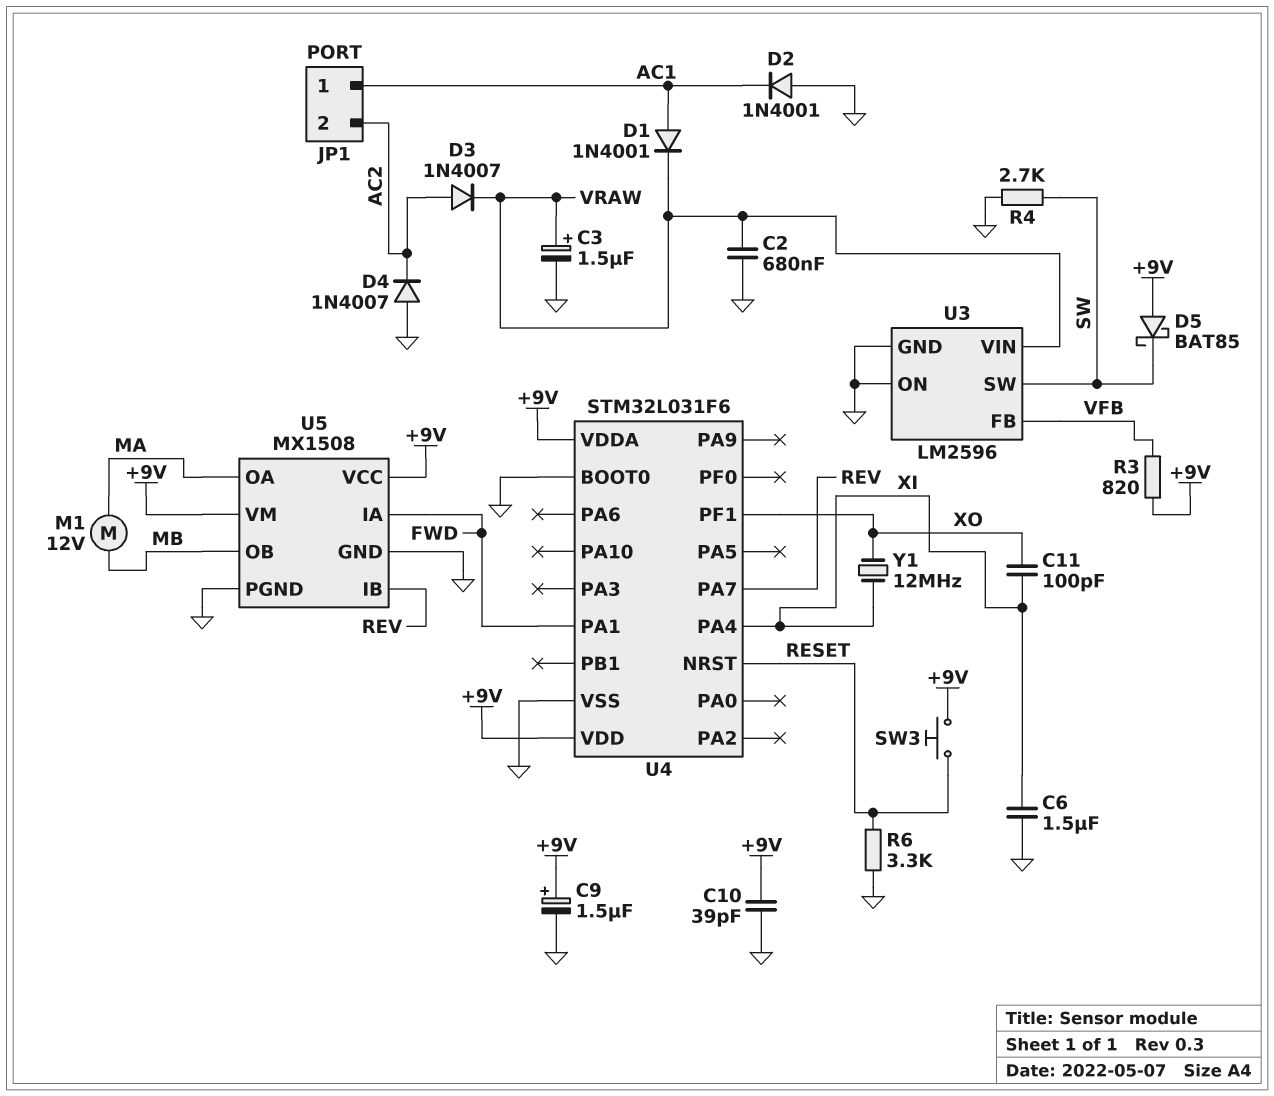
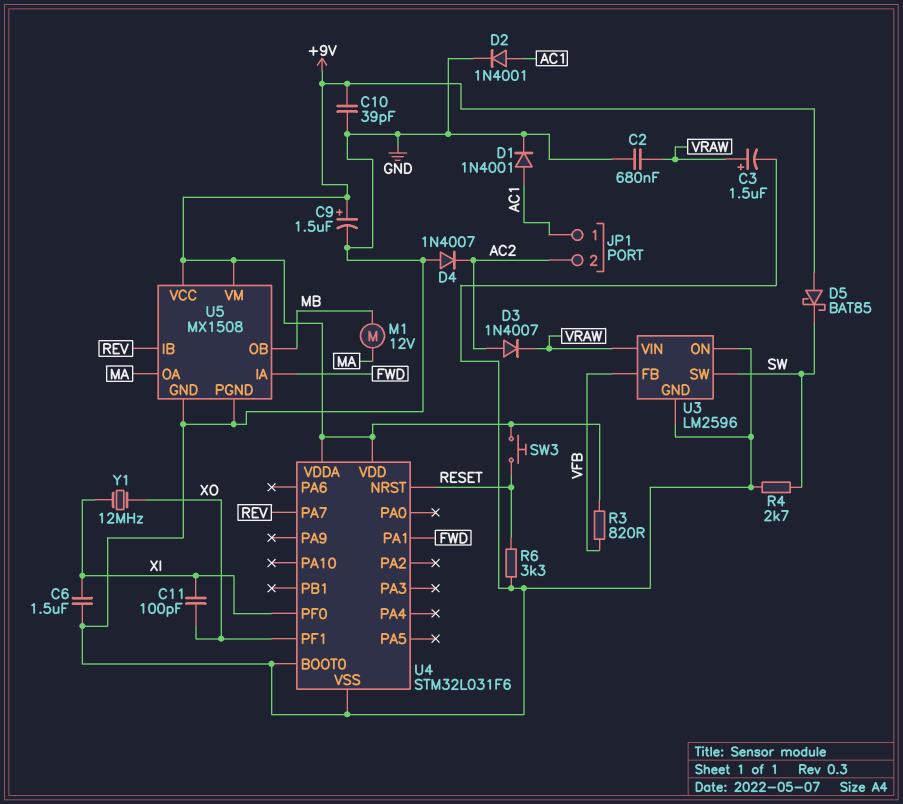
D1: diode 1N4001 (A AC1, K VRAW) -> diode 1N4001 (A AC1, K GND)
D2: diode 1N4001 (A GND, K AC1) -> diode 1N4001 (A AC1, K GND)
U4 pin PA4: XI -> none
U4 pin PF0: none -> XI

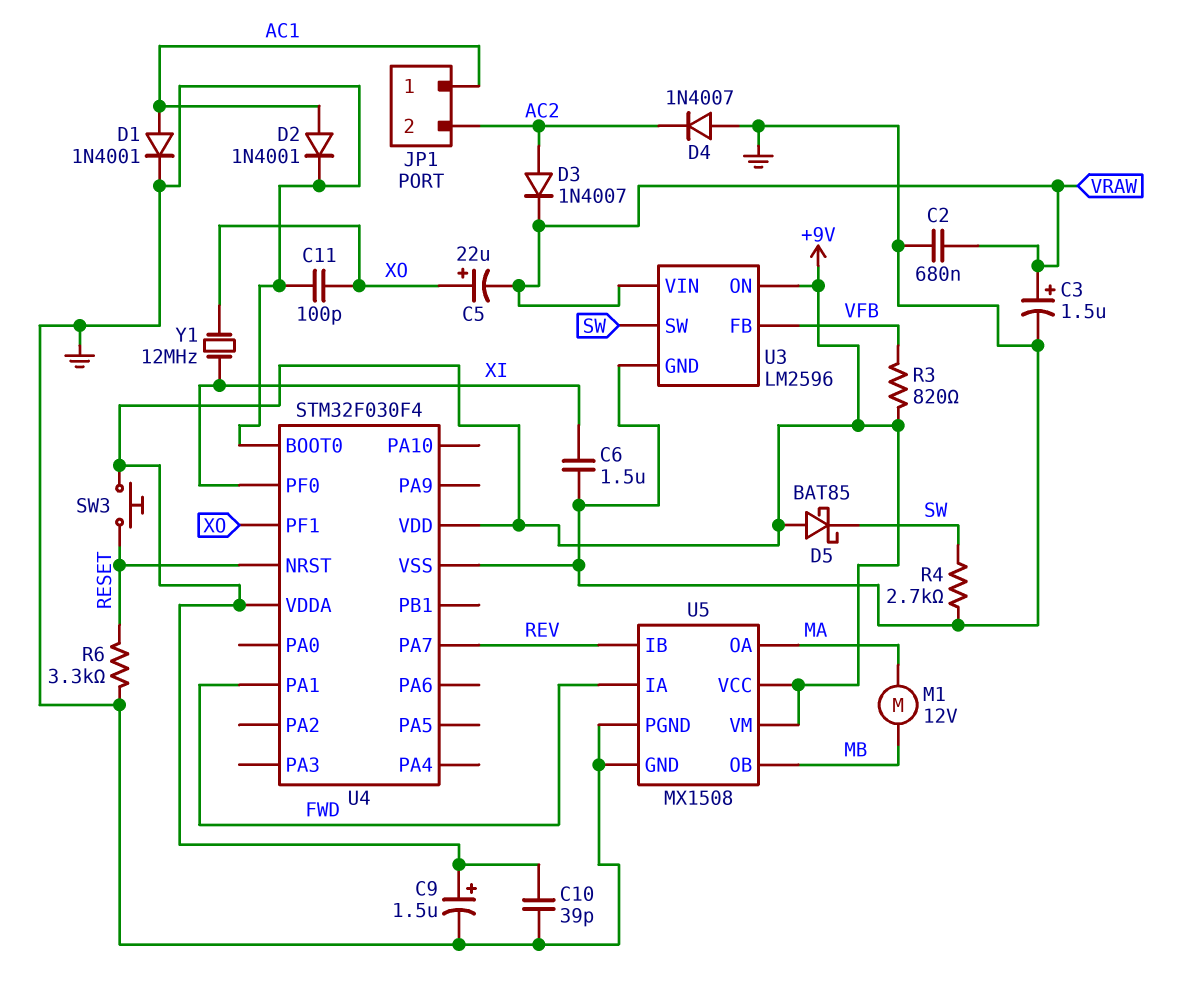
C5: none -> 22uF (plus XO, minus VRAW)
C11: 100pF (XI, XO) -> 100pF (GND, XO)
U3 pin ON: GND -> +9V
U4: STM32L031F6 -> STM32F030F4

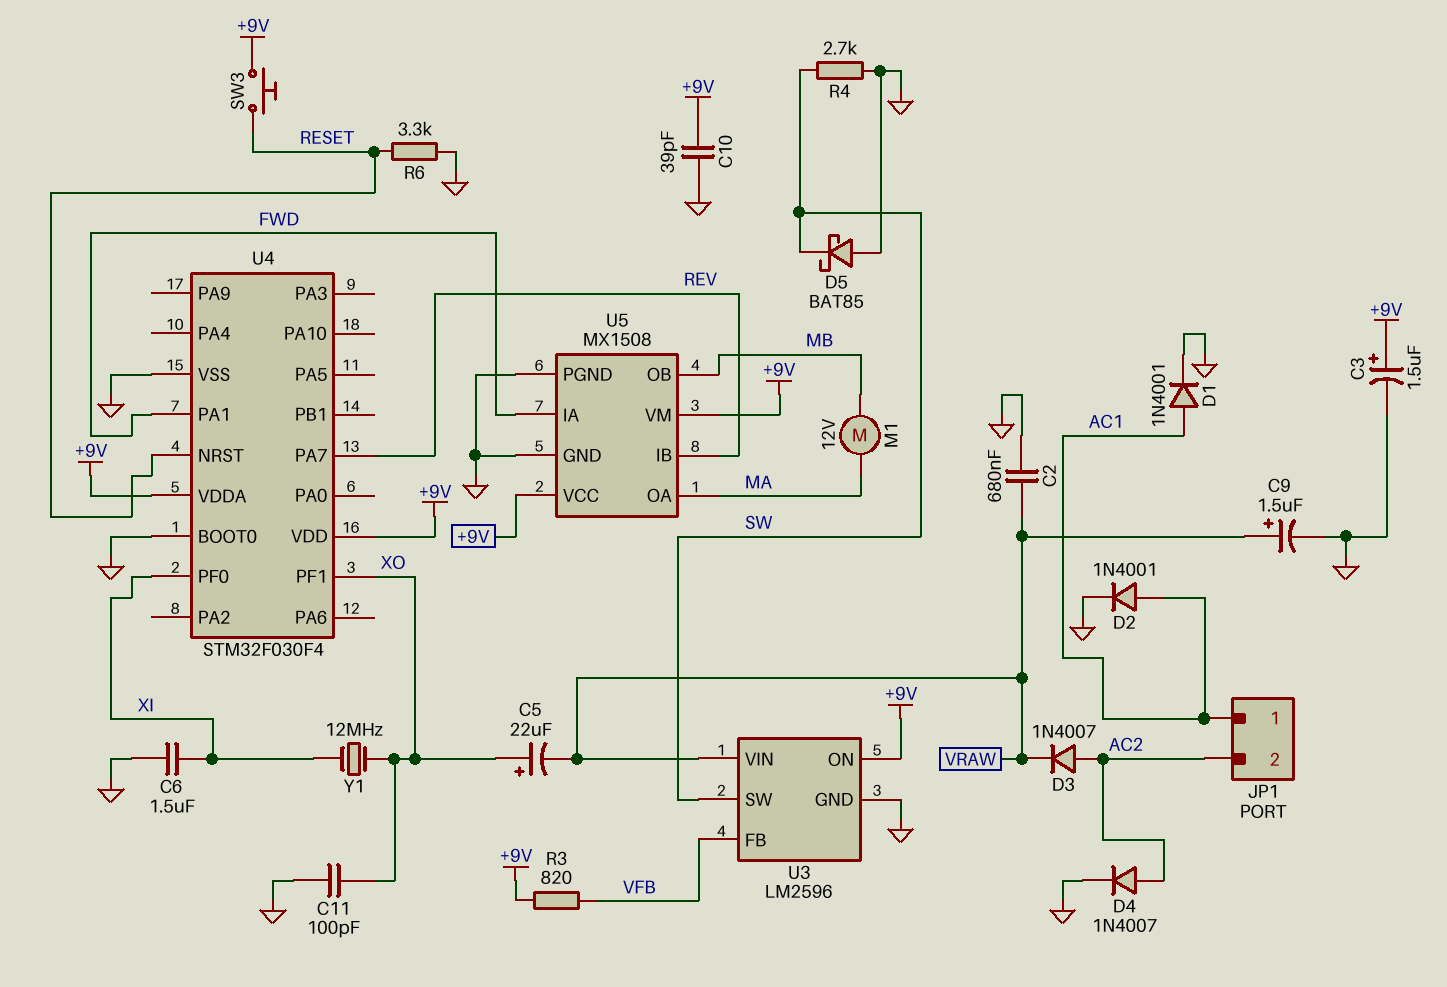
C3: 1.5uF (plus VRAW, minus GND) -> 1.5uF (plus +9V, minus GND)
C9: 1.5uF (plus +9V, minus GND) -> 1.5uF (plus VRAW, minus GND)
D4: diode 1N4007 (A GND, K AC2) -> diode 1N4007 (A AC2, K GND)
D5: schottky BAT85 (A +9V, K SW) -> schottky BAT85 (A GND, K SW)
__________
ASSIGNMENT
Report the number of lines in the listing above that include the word "minus", and nothing else.

RESPONSE AREA
3